== Excerpted data

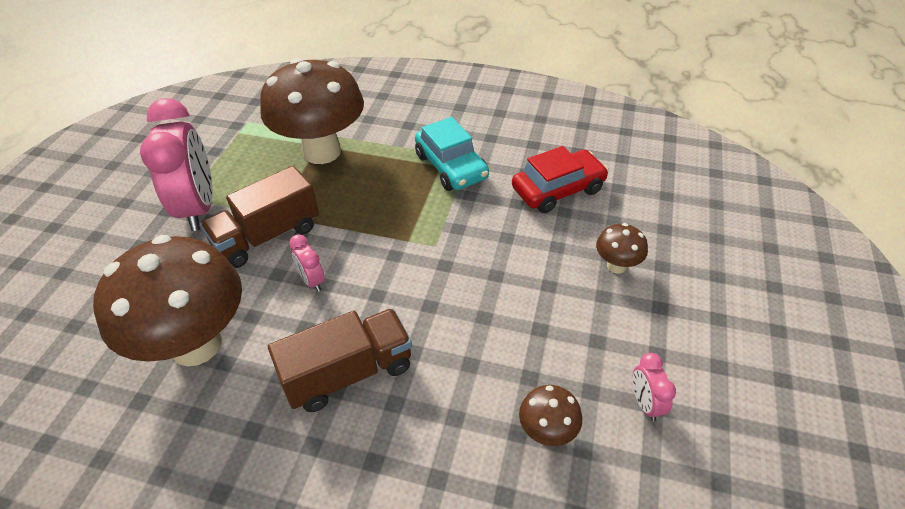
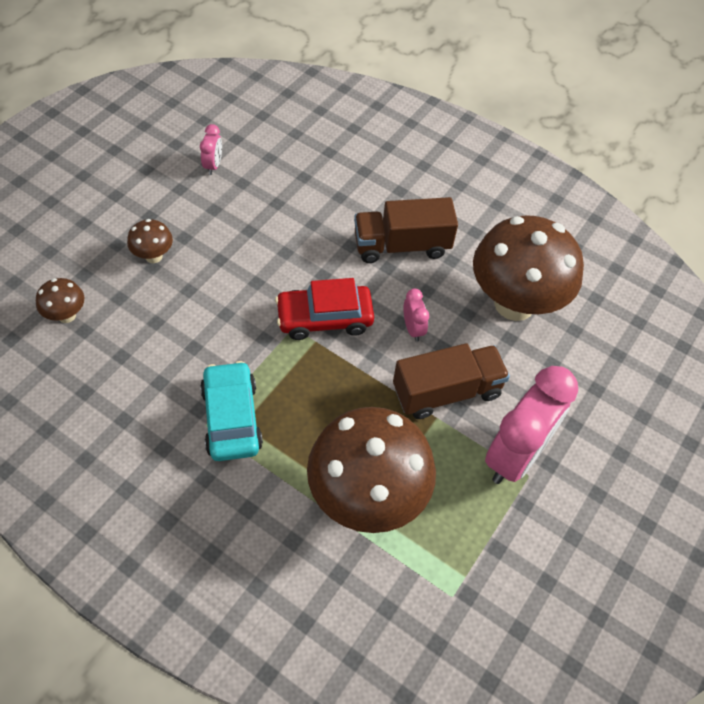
camera: 165 degrees left, 10 degrees up
pink clock [140,98,213,231] -> pink clock turned 150 degrees counterclockwise [485,366,578,484]
red car [512,146,609,213] -> red car moved to [275,278,374,340]
brown mushroom [519,385,582,446] -> brown mushroom moved to [36,278,84,323]

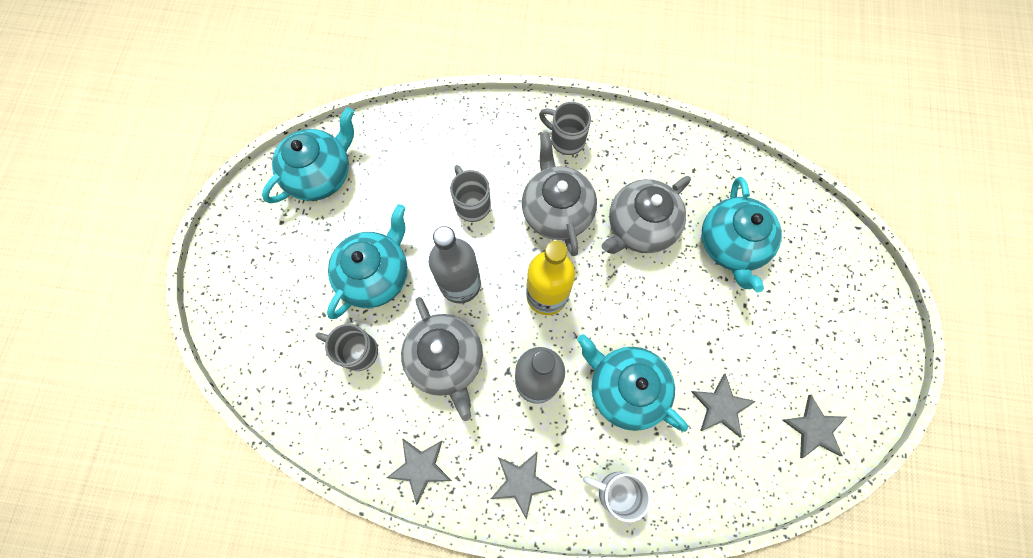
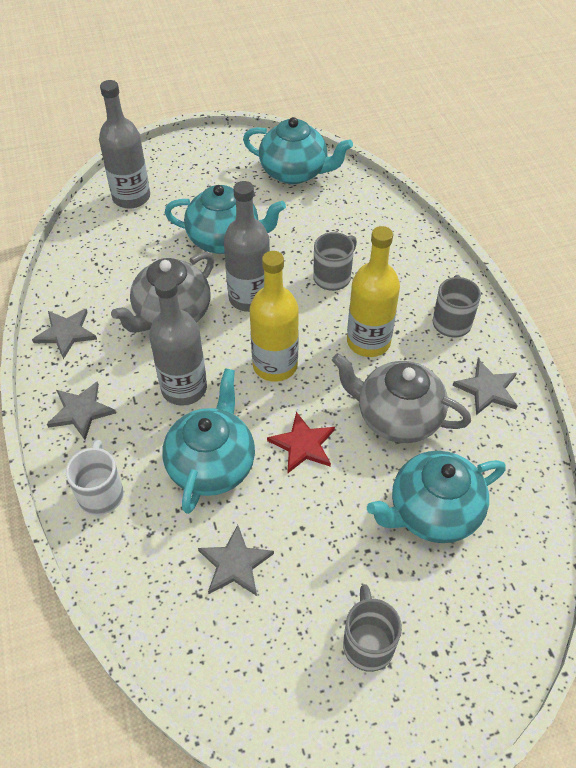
camera: 65 degrees right, 20 degrees down
grey mug [315,324,378,371] -> grey mug moved to [343,584,402,672]
grey teapot [522,132,597,256] -> yellow bottle [347,226,400,357]
grey star [782,395,847,458] -> grey star moved to [453,359,518,415]
none -> grey bottle [99,80,150,209]
none -> red star [267,412,335,473]

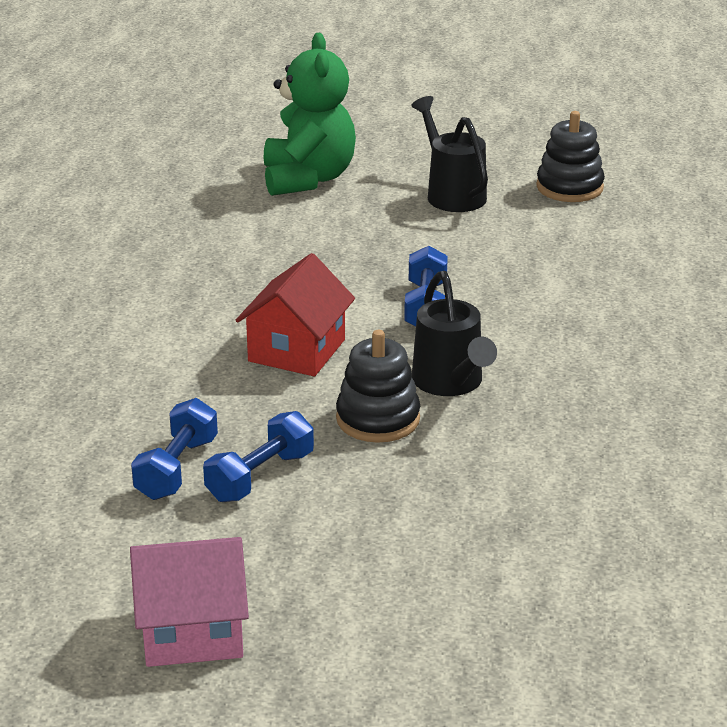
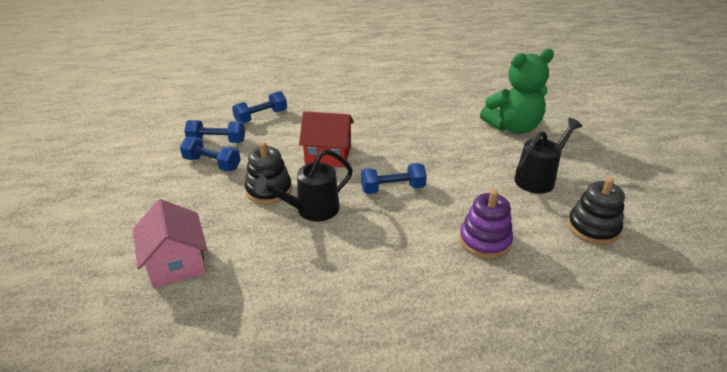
camera: 75 degrees right, 5 degrees up
pink house [130,537,249,667] -> pink house moved to [133,199,207,288]
none -> blue dumbbell [232,91,287,123]
none -> purple stacking toy [459,190,513,259]

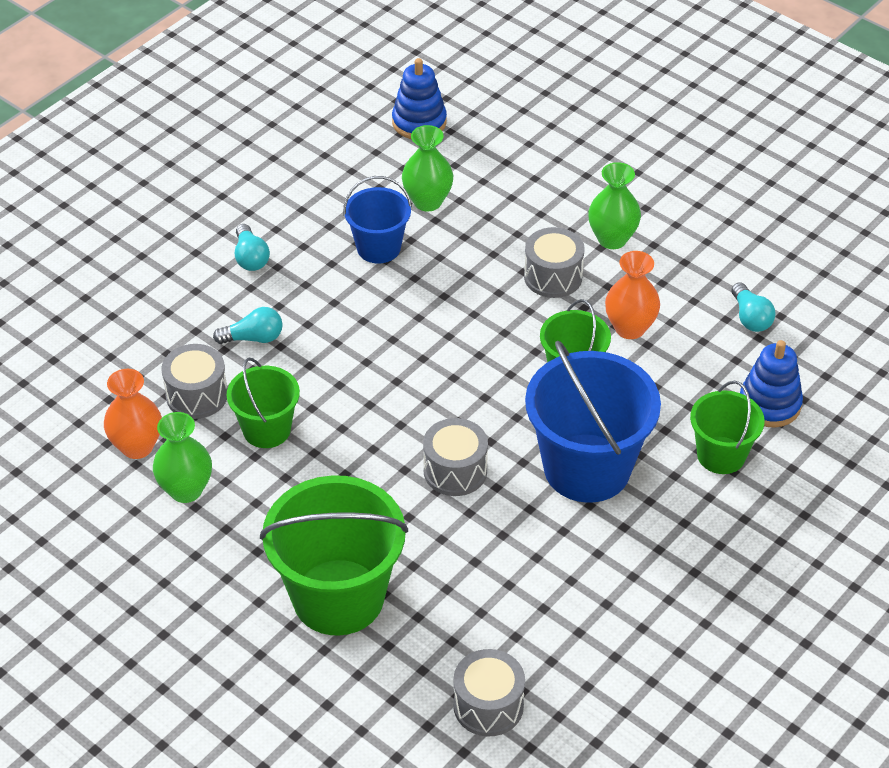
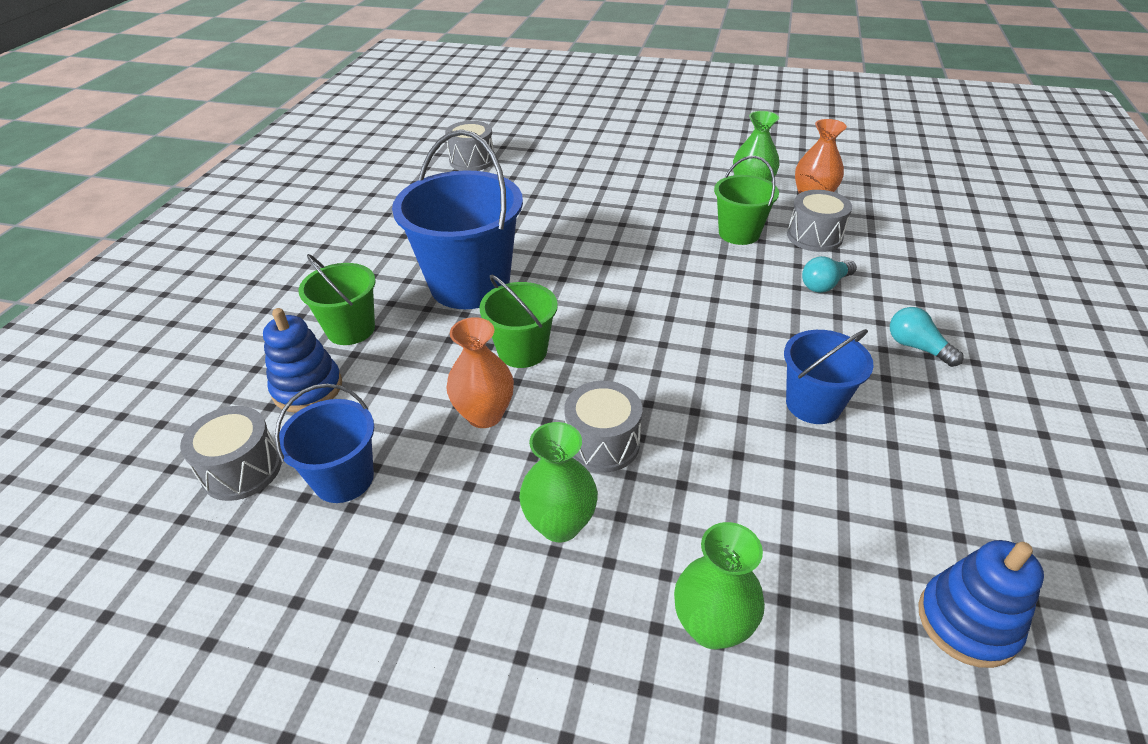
camera: 155 degrees right, 5 degrees down
green bucket [260,475,408,635] -> none
green vase [402,125,453,212] -> green vase moved to [674,522,765,649]
grey drum [423,418,488,496] -> grey drum moved to [180,406,282,501]
turquoise light bulb [731,282,776,332] -> blue bucket [275,384,374,503]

====

:: Instructions to follow ::
When repeating the entries, leave out every picture and keep the rest exact.

:: Answer to the problem ::
camera: 165 degrees left, 10 degrees up
pink clock [140,98,213,231] -> pink clock turned 150 degrees counterclockwise [485,366,578,484]
red car [512,146,609,213] -> red car moved to [275,278,374,340]
brown mushroom [519,385,582,446] -> brown mushroom moved to [36,278,84,323]

camera: 65 degrees right, 20 degrees down
grey mug [315,324,378,371] -> grey mug moved to [343,584,402,672]
grey teapot [522,132,597,256] -> yellow bottle [347,226,400,357]
grey star [782,395,847,458] -> grey star moved to [453,359,518,415]
none -> grey bottle [99,80,150,209]
none -> red star [267,412,335,473]

camera: 75 degrees right, 5 degrees up
pink house [130,537,249,667] -> pink house moved to [133,199,207,288]
none -> blue dumbbell [232,91,287,123]
none -> purple stacking toy [459,190,513,259]

camera: 155 degrees right, 5 degrees down
green bucket [260,475,408,635] -> none
green vase [402,125,453,212] -> green vase moved to [674,522,765,649]
grey drum [423,418,488,496] -> grey drum moved to [180,406,282,501]
turquoise light bulb [731,282,776,332] -> blue bucket [275,384,374,503]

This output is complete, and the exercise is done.